# [TRY IT]
Give back exactly the lines that run from the beginning of the entries to the line containing "green cup: 5 -> 4", both included, and nothing else.
[Opening MATERIAL PROVIDED section]
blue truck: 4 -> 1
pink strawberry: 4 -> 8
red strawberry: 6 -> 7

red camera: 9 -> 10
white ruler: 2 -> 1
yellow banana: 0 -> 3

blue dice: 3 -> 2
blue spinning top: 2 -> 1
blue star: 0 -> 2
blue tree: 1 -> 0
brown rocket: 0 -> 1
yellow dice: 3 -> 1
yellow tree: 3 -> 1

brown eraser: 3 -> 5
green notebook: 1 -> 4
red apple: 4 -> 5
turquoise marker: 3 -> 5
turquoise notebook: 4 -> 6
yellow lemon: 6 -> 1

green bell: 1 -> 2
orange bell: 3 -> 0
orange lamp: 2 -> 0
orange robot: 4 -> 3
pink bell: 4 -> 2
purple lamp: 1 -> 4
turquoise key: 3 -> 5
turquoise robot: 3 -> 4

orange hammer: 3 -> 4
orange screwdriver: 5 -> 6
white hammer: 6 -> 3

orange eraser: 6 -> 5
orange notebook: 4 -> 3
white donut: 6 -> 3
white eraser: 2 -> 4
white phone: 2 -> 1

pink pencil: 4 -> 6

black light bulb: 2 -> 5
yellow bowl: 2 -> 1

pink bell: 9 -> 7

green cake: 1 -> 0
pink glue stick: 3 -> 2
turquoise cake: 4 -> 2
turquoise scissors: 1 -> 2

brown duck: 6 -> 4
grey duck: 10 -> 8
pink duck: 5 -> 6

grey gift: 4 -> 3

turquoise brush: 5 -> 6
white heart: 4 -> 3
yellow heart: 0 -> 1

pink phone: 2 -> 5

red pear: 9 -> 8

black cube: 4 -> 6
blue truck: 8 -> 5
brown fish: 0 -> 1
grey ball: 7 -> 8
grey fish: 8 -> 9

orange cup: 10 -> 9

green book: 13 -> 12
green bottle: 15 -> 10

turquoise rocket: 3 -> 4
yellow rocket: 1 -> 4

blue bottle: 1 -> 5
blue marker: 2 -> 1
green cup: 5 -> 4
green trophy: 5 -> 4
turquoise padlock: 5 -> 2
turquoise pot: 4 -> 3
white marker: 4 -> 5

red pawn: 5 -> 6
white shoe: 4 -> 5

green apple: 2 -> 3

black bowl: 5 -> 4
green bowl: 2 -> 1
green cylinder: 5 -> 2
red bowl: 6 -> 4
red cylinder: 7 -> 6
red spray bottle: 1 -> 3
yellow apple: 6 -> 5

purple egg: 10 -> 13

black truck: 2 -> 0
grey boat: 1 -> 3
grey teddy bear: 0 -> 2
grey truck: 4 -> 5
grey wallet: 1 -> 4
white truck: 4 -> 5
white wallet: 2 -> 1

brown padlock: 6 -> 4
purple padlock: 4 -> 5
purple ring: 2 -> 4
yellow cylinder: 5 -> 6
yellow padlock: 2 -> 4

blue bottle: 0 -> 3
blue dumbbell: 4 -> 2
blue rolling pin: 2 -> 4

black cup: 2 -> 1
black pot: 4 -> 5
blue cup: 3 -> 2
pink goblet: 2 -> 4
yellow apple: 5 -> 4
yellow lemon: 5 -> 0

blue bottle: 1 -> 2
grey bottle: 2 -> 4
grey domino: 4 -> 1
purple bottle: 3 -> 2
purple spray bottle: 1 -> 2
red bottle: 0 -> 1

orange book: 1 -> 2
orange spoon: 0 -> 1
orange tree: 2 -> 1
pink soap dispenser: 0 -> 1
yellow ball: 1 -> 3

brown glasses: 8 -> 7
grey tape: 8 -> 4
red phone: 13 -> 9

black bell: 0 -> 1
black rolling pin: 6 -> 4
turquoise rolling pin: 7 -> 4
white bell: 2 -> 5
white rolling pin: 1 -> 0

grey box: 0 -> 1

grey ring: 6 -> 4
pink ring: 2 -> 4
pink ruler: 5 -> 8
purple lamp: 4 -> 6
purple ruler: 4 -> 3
[Closing MATERIAL PROVIDED section]
# [SOLUTION BELOW]
blue truck: 4 -> 1
pink strawberry: 4 -> 8
red strawberry: 6 -> 7

red camera: 9 -> 10
white ruler: 2 -> 1
yellow banana: 0 -> 3

blue dice: 3 -> 2
blue spinning top: 2 -> 1
blue star: 0 -> 2
blue tree: 1 -> 0
brown rocket: 0 -> 1
yellow dice: 3 -> 1
yellow tree: 3 -> 1

brown eraser: 3 -> 5
green notebook: 1 -> 4
red apple: 4 -> 5
turquoise marker: 3 -> 5
turquoise notebook: 4 -> 6
yellow lemon: 6 -> 1

green bell: 1 -> 2
orange bell: 3 -> 0
orange lamp: 2 -> 0
orange robot: 4 -> 3
pink bell: 4 -> 2
purple lamp: 1 -> 4
turquoise key: 3 -> 5
turquoise robot: 3 -> 4

orange hammer: 3 -> 4
orange screwdriver: 5 -> 6
white hammer: 6 -> 3

orange eraser: 6 -> 5
orange notebook: 4 -> 3
white donut: 6 -> 3
white eraser: 2 -> 4
white phone: 2 -> 1

pink pencil: 4 -> 6

black light bulb: 2 -> 5
yellow bowl: 2 -> 1

pink bell: 9 -> 7

green cake: 1 -> 0
pink glue stick: 3 -> 2
turquoise cake: 4 -> 2
turquoise scissors: 1 -> 2

brown duck: 6 -> 4
grey duck: 10 -> 8
pink duck: 5 -> 6

grey gift: 4 -> 3

turquoise brush: 5 -> 6
white heart: 4 -> 3
yellow heart: 0 -> 1

pink phone: 2 -> 5

red pear: 9 -> 8

black cube: 4 -> 6
blue truck: 8 -> 5
brown fish: 0 -> 1
grey ball: 7 -> 8
grey fish: 8 -> 9

orange cup: 10 -> 9

green book: 13 -> 12
green bottle: 15 -> 10

turquoise rocket: 3 -> 4
yellow rocket: 1 -> 4

blue bottle: 1 -> 5
blue marker: 2 -> 1
green cup: 5 -> 4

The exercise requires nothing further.